§ **Excerpted data**:

◆ ◆ ◆ ◆ ◆ ◆ ◆

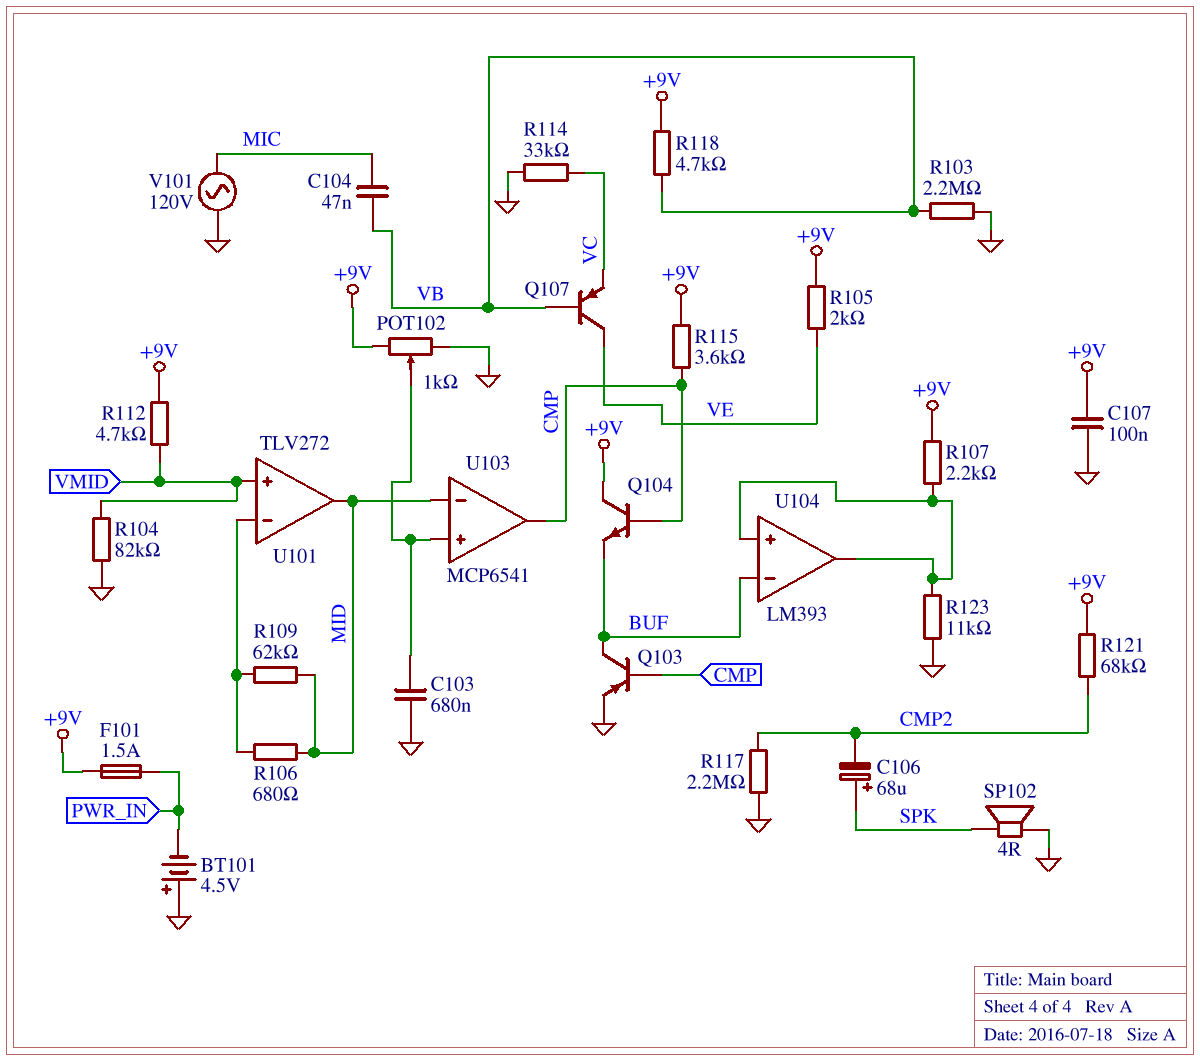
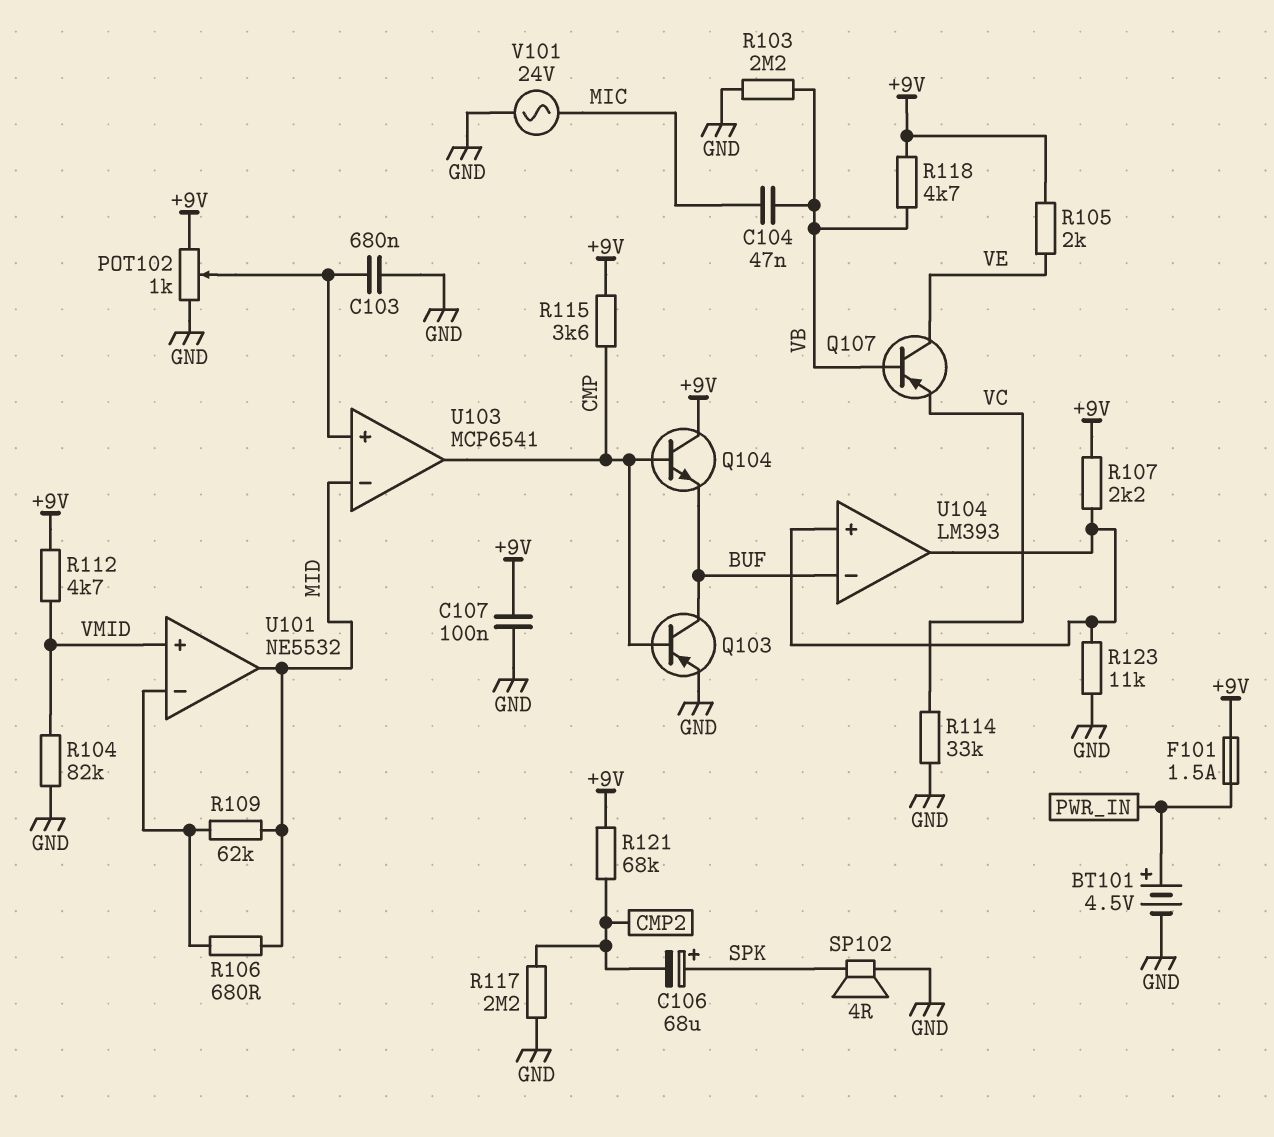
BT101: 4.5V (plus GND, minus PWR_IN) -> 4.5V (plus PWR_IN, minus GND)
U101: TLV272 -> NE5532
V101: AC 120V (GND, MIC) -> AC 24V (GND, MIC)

◆ ◆ ◆ ◆ ◆ ◆ ◆

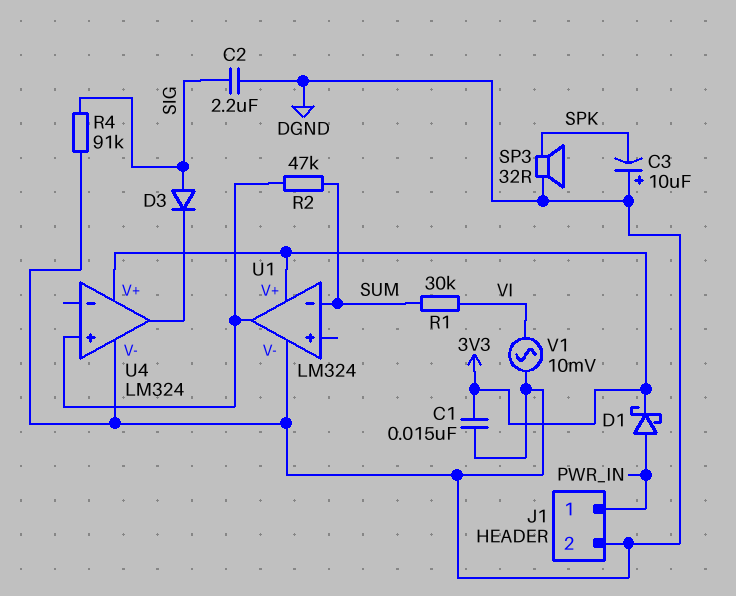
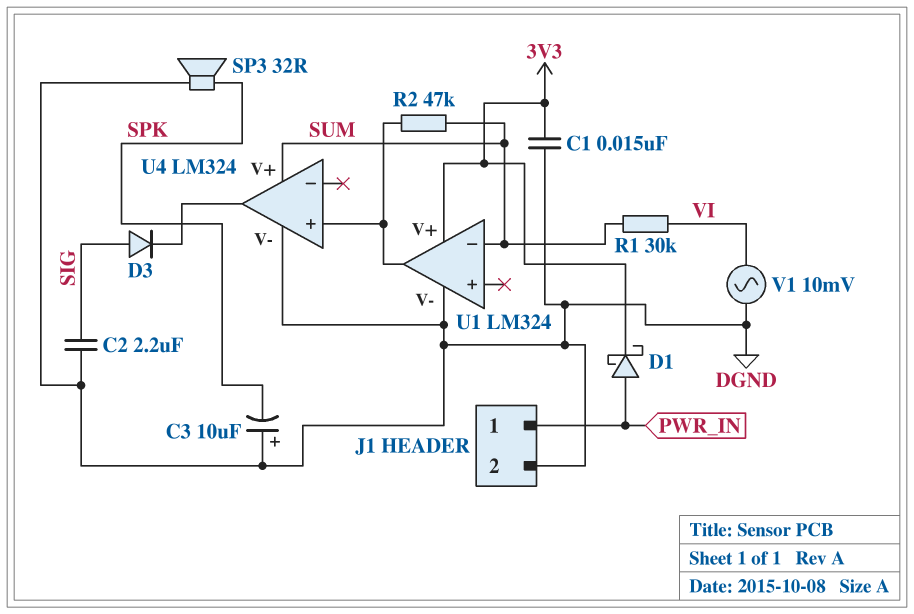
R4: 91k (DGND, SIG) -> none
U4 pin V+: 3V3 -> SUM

◆ ◆ ◆ ◆ ◆ ◆ ◆

§ **Work required**: Only one stretch of the records above is wanted: the lines between the one holding "BT101: 4.5V (plus" and the one holding "V101: AC 120V (GND, MIC) -> AC 24V (GND, MIC)", inclusive, reproduced exactly.

§ **Result for this exercise**:
BT101: 4.5V (plus GND, minus PWR_IN) -> 4.5V (plus PWR_IN, minus GND)
U101: TLV272 -> NE5532
V101: AC 120V (GND, MIC) -> AC 24V (GND, MIC)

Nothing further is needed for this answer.